To do — What you return should match the data below exactly, with no pictures in it.

Source data —
+++++

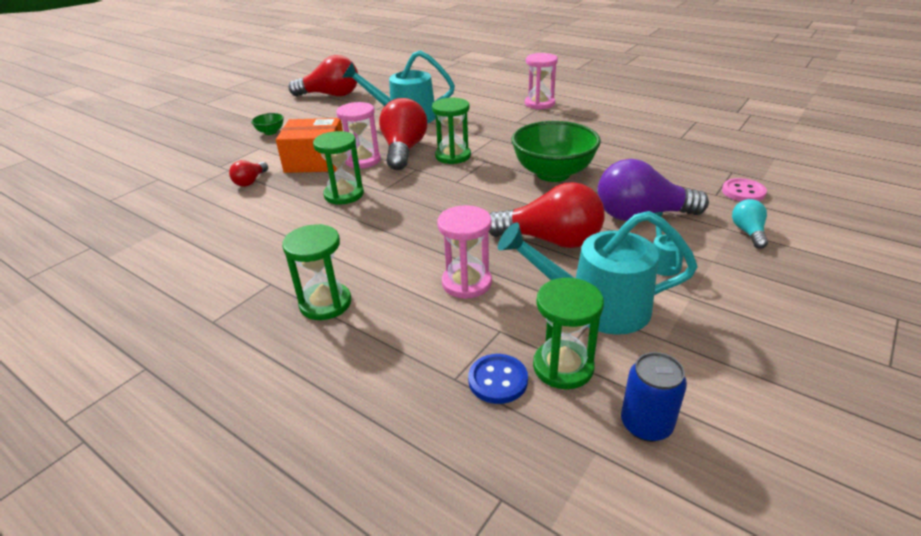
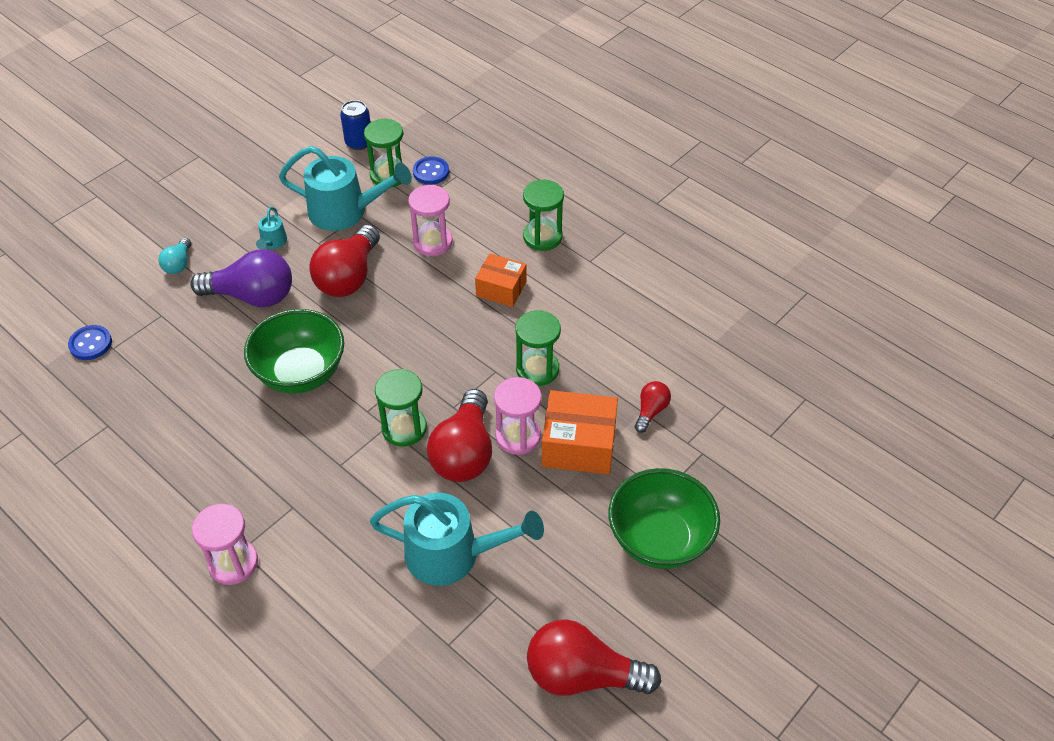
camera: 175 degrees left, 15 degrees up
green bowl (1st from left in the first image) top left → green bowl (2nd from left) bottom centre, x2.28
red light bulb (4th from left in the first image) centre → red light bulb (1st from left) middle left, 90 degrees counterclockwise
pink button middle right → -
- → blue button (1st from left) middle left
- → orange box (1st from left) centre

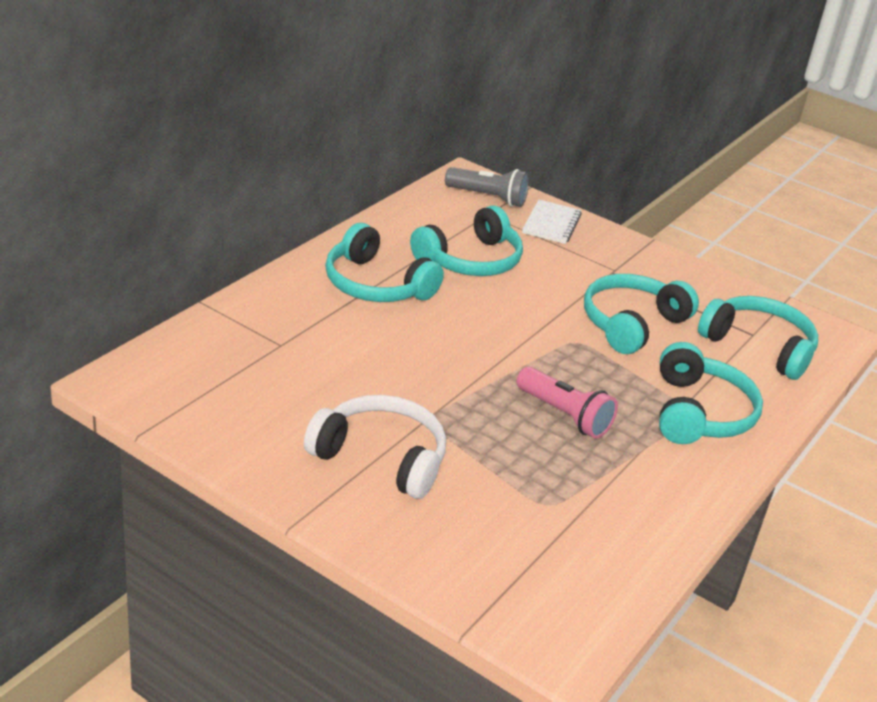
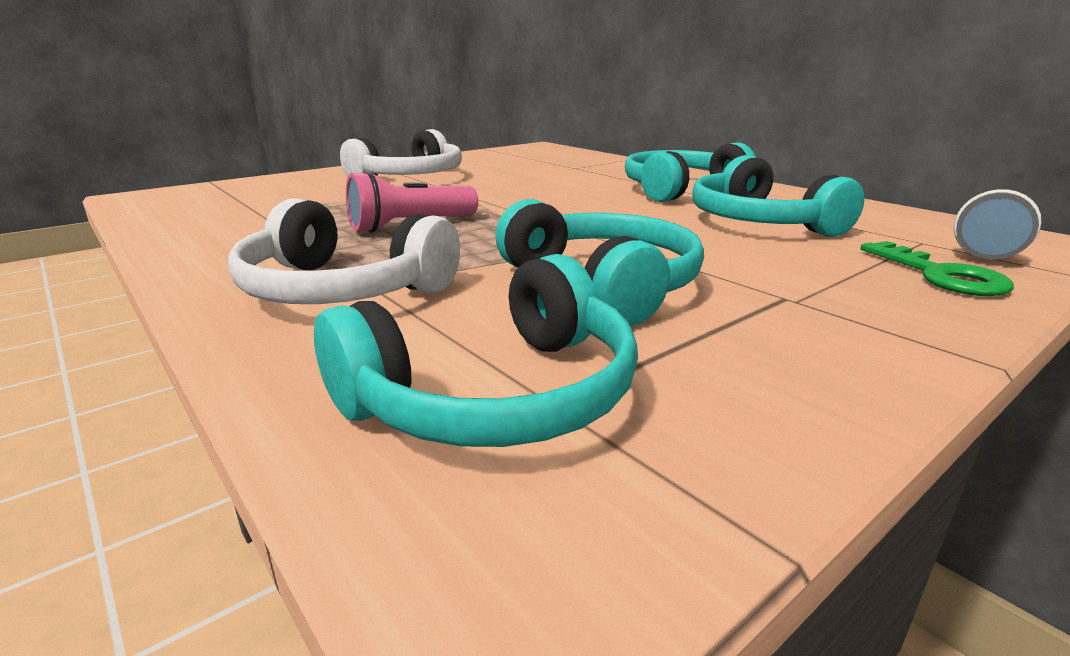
camera: 110 degrees right, 10 degrees down
white notebook top centre → green key middle right
turquoise headphones (4th from left) middle right → white headphones (1st from left) middle left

+++++

Answer area —
camera: 175 degrees left, 15 degrees up
green bowl (1st from left in the first image) top left → green bowl (2nd from left) bottom centre, x2.28
red light bulb (4th from left in the first image) centre → red light bulb (1st from left) middle left, 90 degrees counterclockwise
pink button middle right → -
- → blue button (1st from left) middle left
- → orange box (1st from left) centre

camera: 110 degrees right, 10 degrees down
white notebook top centre → green key middle right
turquoise headphones (4th from left) middle right → white headphones (1st from left) middle left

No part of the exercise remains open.